◆ Problem ◆
Leaving the pictures aside, transcribe the data below exactly.

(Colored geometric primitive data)
■ ■ ■ ■
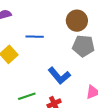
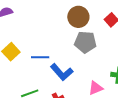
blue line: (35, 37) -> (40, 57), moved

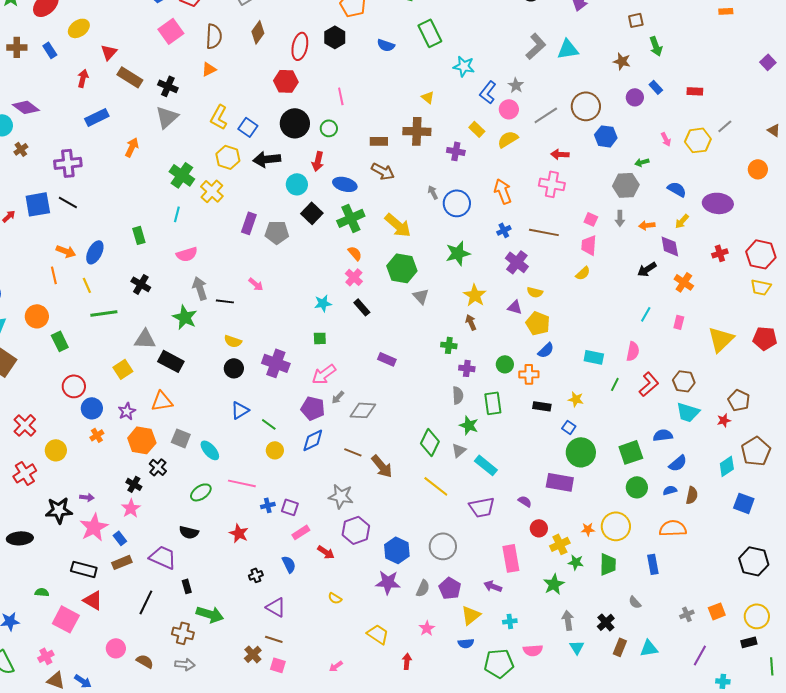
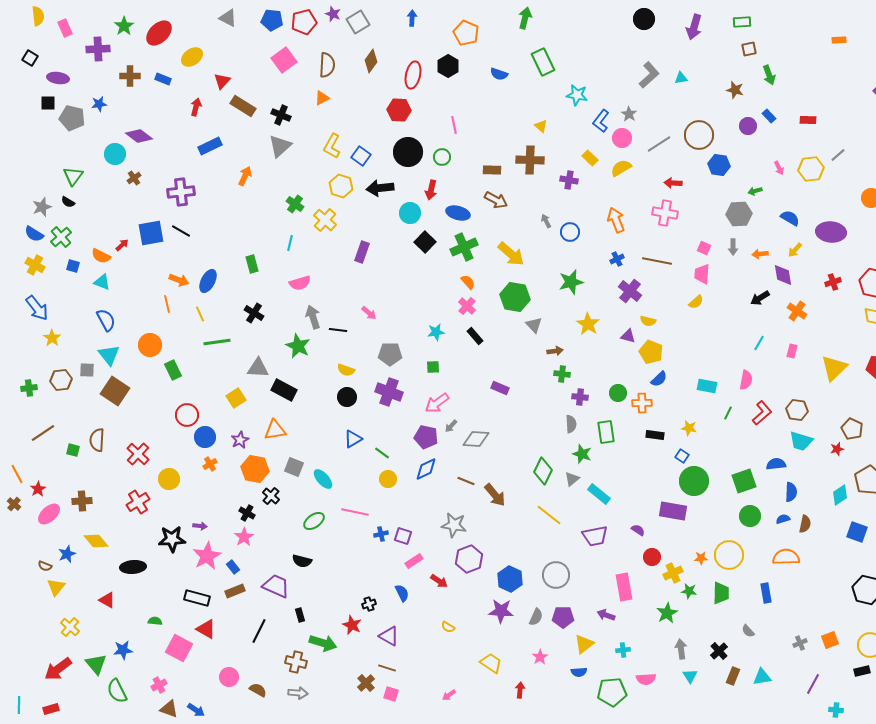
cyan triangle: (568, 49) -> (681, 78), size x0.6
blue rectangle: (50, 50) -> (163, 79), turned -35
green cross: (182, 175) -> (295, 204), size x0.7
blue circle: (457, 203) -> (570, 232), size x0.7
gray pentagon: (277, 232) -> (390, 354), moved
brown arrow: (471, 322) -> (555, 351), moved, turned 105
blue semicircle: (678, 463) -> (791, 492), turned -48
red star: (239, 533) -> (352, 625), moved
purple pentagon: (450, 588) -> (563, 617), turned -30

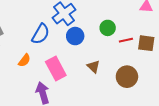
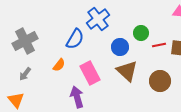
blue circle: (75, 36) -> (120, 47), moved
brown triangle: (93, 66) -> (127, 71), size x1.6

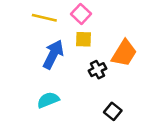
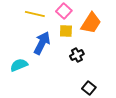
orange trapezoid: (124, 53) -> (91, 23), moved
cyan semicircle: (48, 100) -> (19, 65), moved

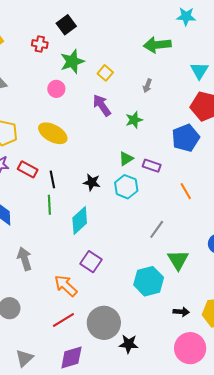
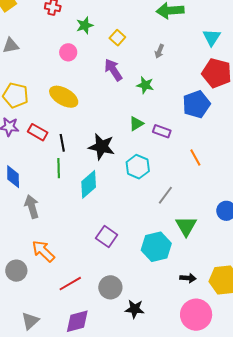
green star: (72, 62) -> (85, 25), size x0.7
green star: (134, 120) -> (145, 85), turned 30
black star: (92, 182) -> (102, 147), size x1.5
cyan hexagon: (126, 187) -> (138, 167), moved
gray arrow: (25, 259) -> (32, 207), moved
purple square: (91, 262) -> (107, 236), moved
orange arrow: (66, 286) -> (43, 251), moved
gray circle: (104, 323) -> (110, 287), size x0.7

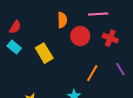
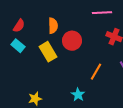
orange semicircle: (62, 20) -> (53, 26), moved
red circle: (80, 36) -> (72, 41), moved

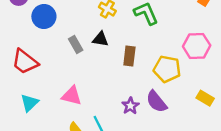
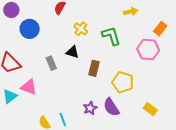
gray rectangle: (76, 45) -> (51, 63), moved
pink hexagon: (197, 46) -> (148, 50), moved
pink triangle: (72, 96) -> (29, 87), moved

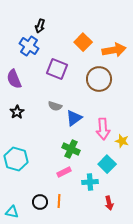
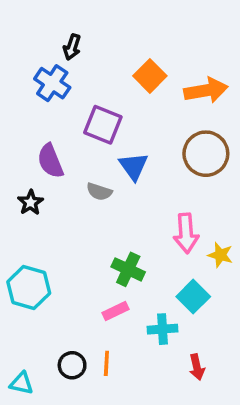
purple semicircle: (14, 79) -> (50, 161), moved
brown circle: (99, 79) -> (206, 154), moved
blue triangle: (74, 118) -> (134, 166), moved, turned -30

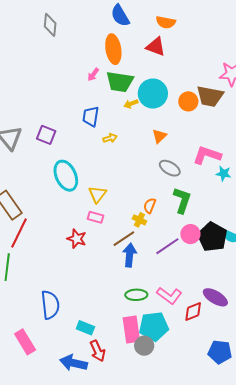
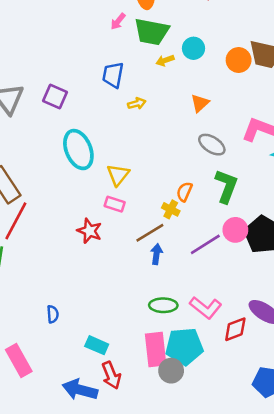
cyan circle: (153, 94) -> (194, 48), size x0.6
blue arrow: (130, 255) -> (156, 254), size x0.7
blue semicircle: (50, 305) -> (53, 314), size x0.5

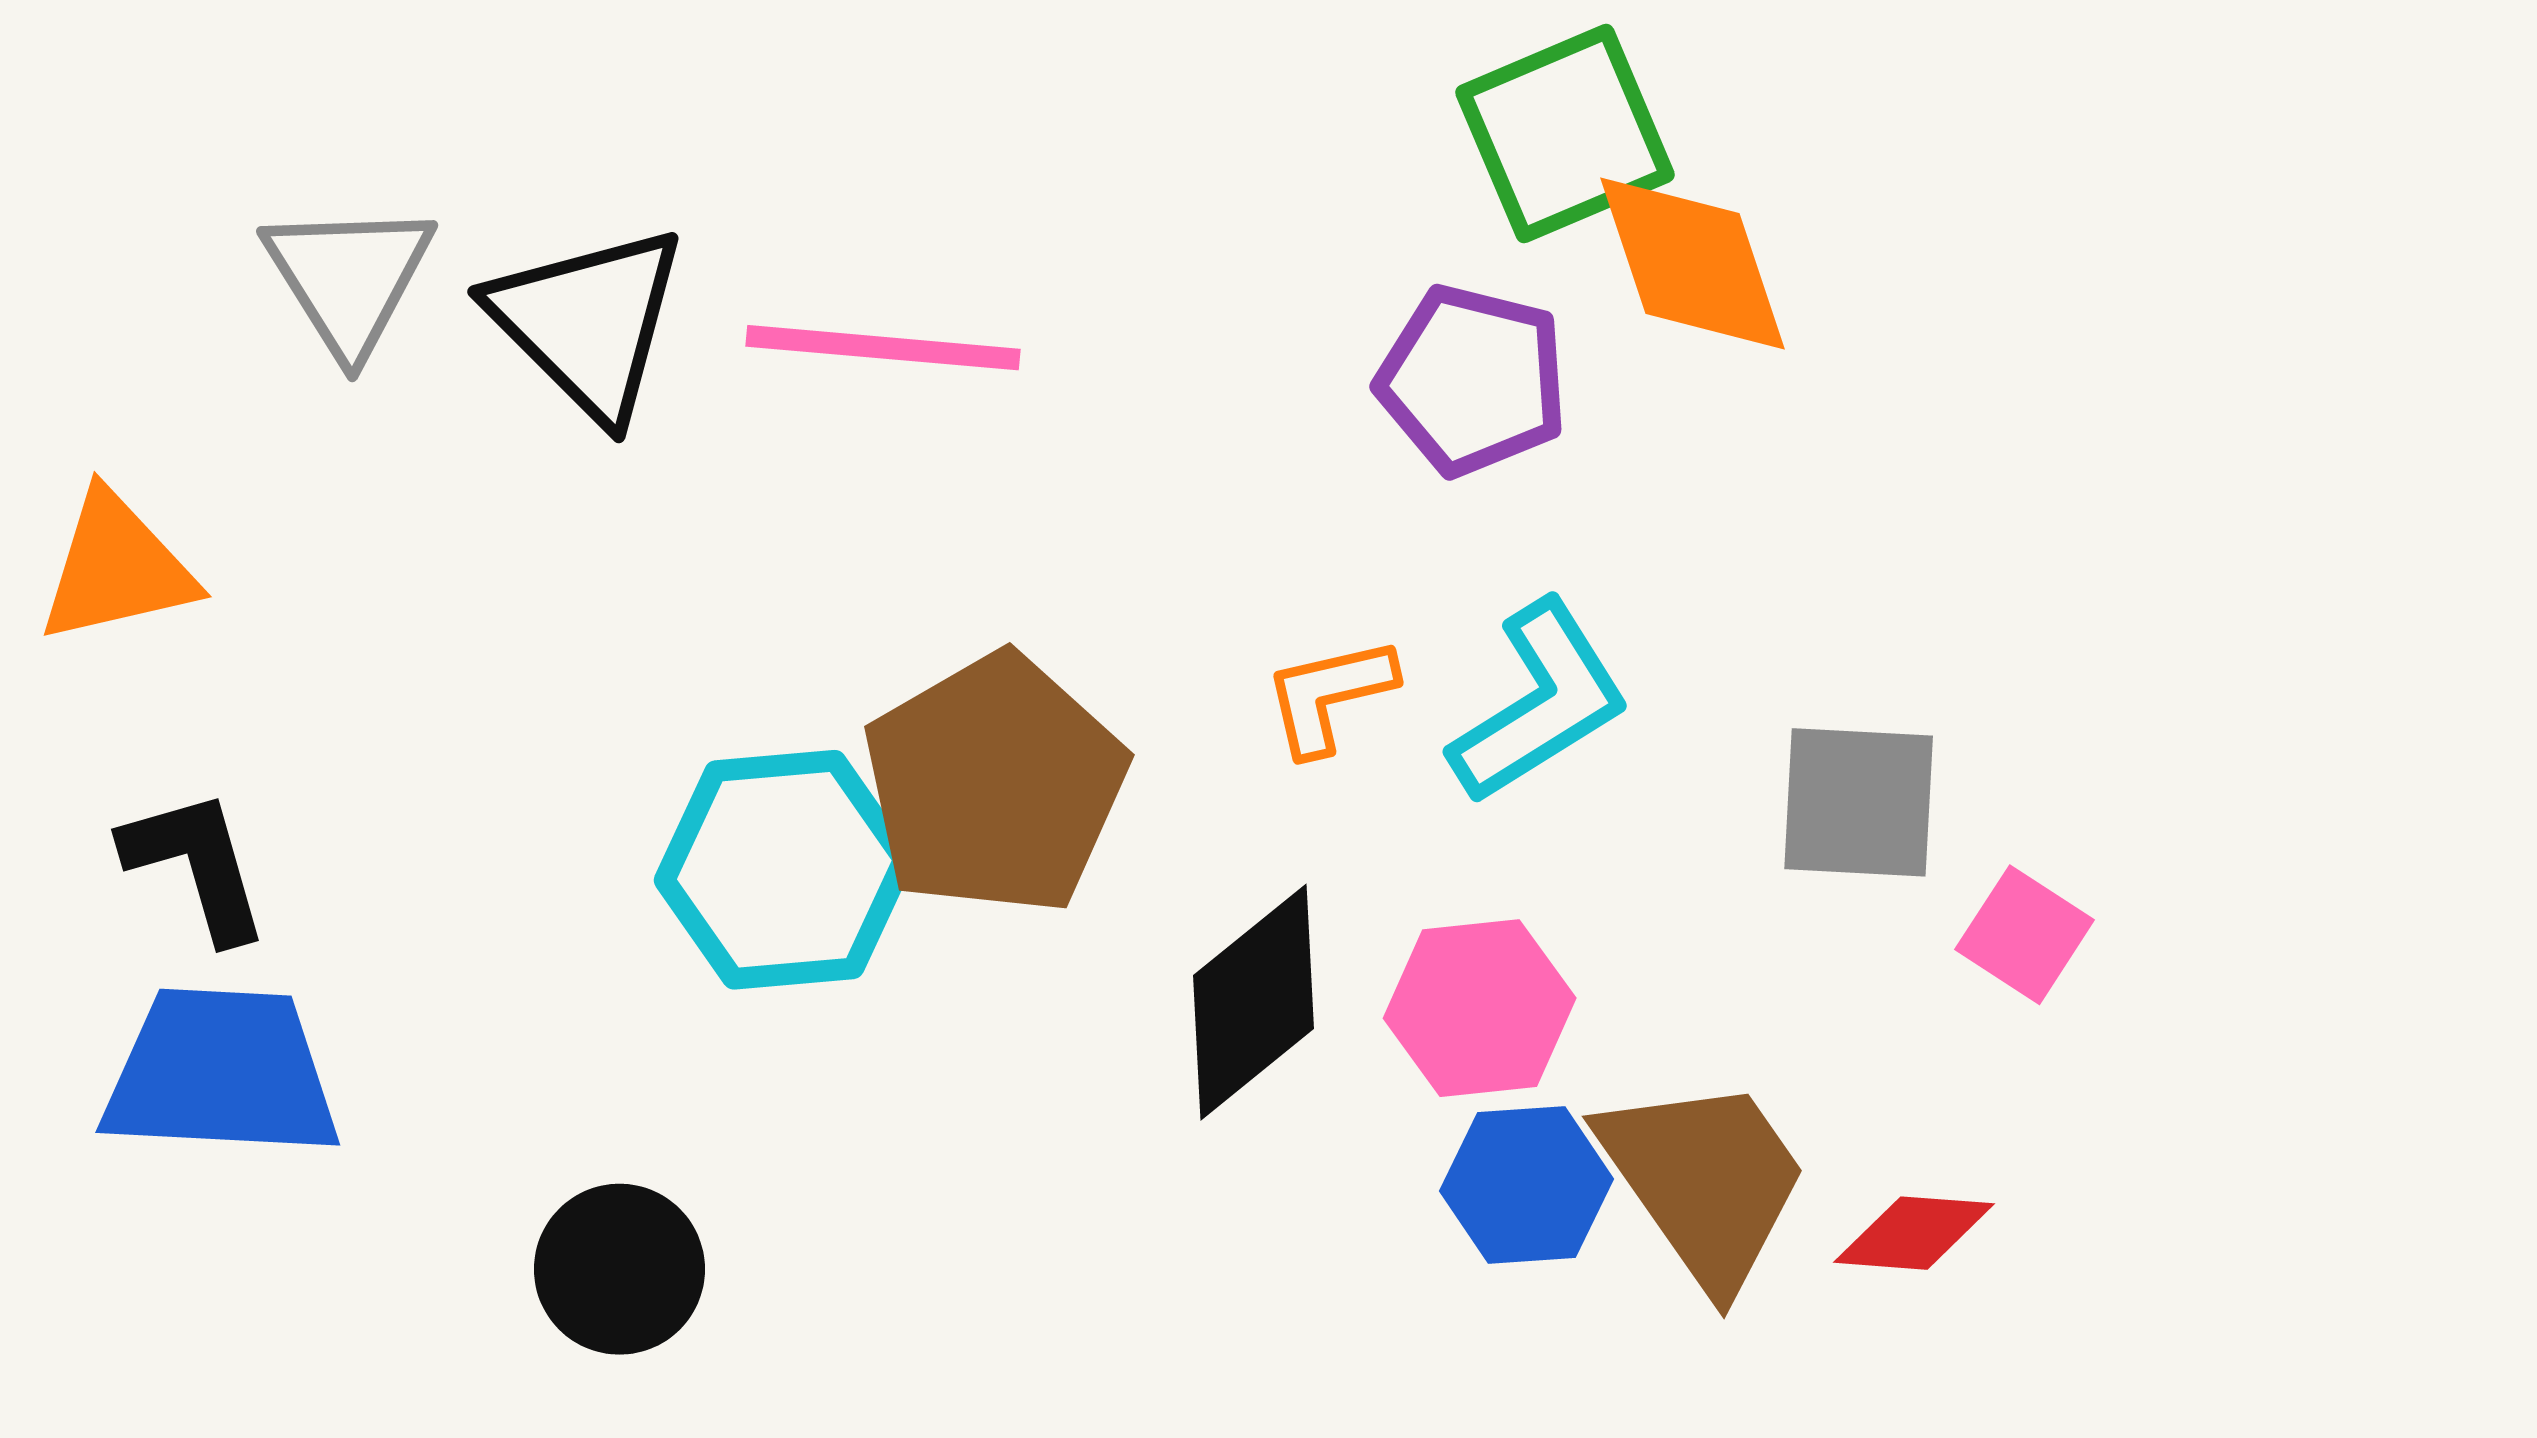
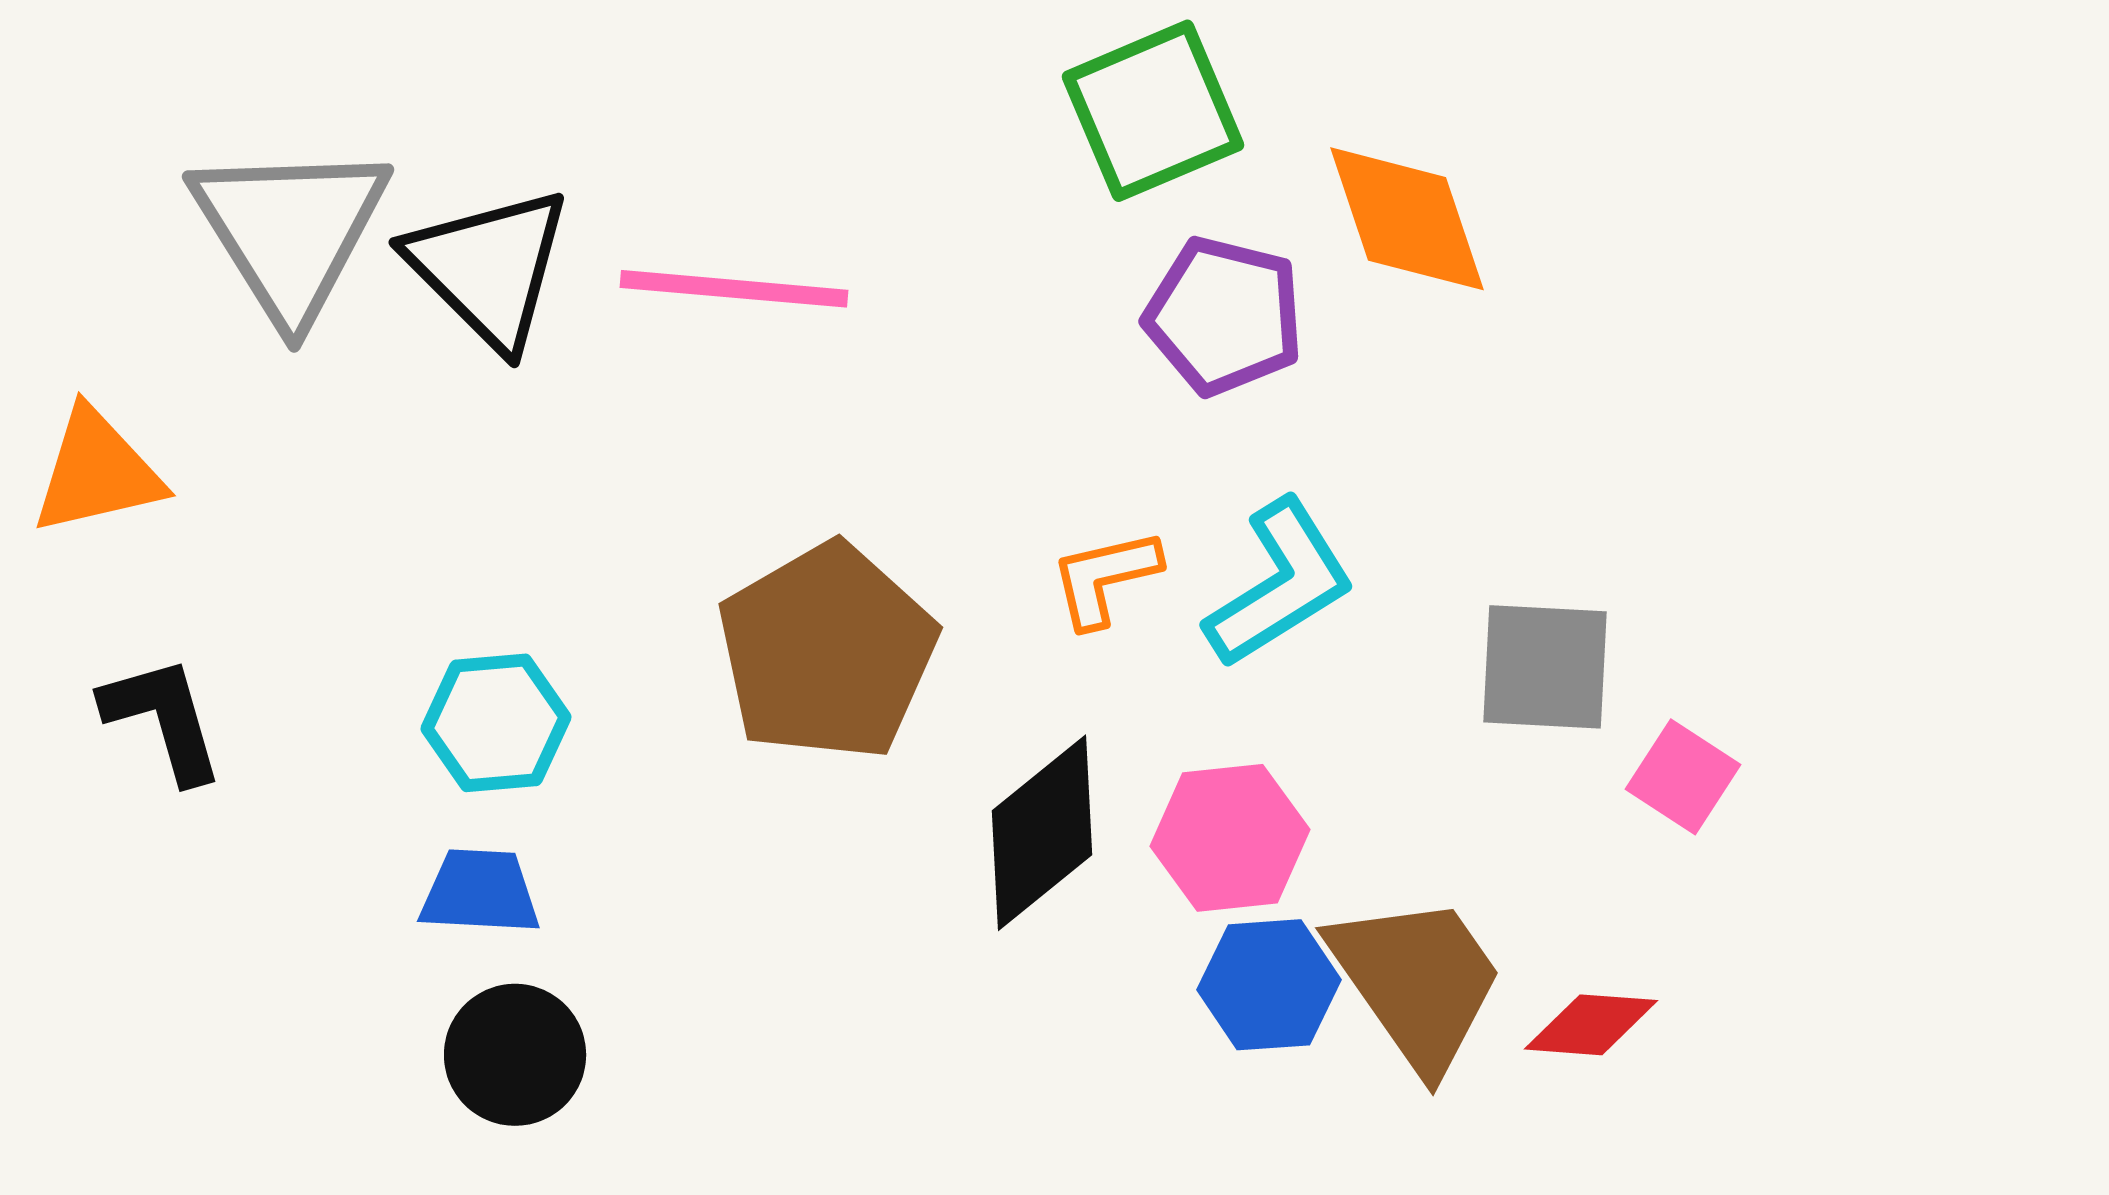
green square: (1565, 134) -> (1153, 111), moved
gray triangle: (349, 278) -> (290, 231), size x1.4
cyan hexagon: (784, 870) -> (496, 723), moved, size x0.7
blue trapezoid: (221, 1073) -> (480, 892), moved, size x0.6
■ ■ ■ ■
◆ Output for this task ◆
blue line: (35, 37) -> (40, 57), moved

cyan triangle: (568, 49) -> (681, 78), size x0.6
blue rectangle: (50, 50) -> (163, 79), turned -35
green cross: (182, 175) -> (295, 204), size x0.7
blue circle: (457, 203) -> (570, 232), size x0.7
gray pentagon: (277, 232) -> (390, 354), moved
brown arrow: (471, 322) -> (555, 351), moved, turned 105
blue semicircle: (678, 463) -> (791, 492), turned -48
red star: (239, 533) -> (352, 625), moved
purple pentagon: (450, 588) -> (563, 617), turned -30

blue circle: (75, 36) -> (120, 47), moved
brown triangle: (93, 66) -> (127, 71), size x1.6

orange trapezoid: (124, 53) -> (91, 23), moved
cyan semicircle: (48, 100) -> (19, 65), moved

green star: (72, 62) -> (85, 25), size x0.7
green star: (134, 120) -> (145, 85), turned 30
black star: (92, 182) -> (102, 147), size x1.5
cyan hexagon: (126, 187) -> (138, 167), moved
gray arrow: (25, 259) -> (32, 207), moved
purple square: (91, 262) -> (107, 236), moved
orange arrow: (66, 286) -> (43, 251), moved
gray circle: (104, 323) -> (110, 287), size x0.7

orange semicircle: (62, 20) -> (53, 26), moved
red circle: (80, 36) -> (72, 41), moved

gray rectangle: (76, 45) -> (51, 63), moved
pink hexagon: (197, 46) -> (148, 50), moved
pink triangle: (72, 96) -> (29, 87), moved

purple semicircle: (14, 79) -> (50, 161), moved
brown circle: (99, 79) -> (206, 154), moved
blue triangle: (74, 118) -> (134, 166), moved, turned -30

cyan circle: (153, 94) -> (194, 48), size x0.6
blue arrow: (130, 255) -> (156, 254), size x0.7
blue semicircle: (50, 305) -> (53, 314), size x0.5

green square: (1565, 134) -> (1153, 111), moved
gray triangle: (349, 278) -> (290, 231), size x1.4
cyan hexagon: (784, 870) -> (496, 723), moved, size x0.7
blue trapezoid: (221, 1073) -> (480, 892), moved, size x0.6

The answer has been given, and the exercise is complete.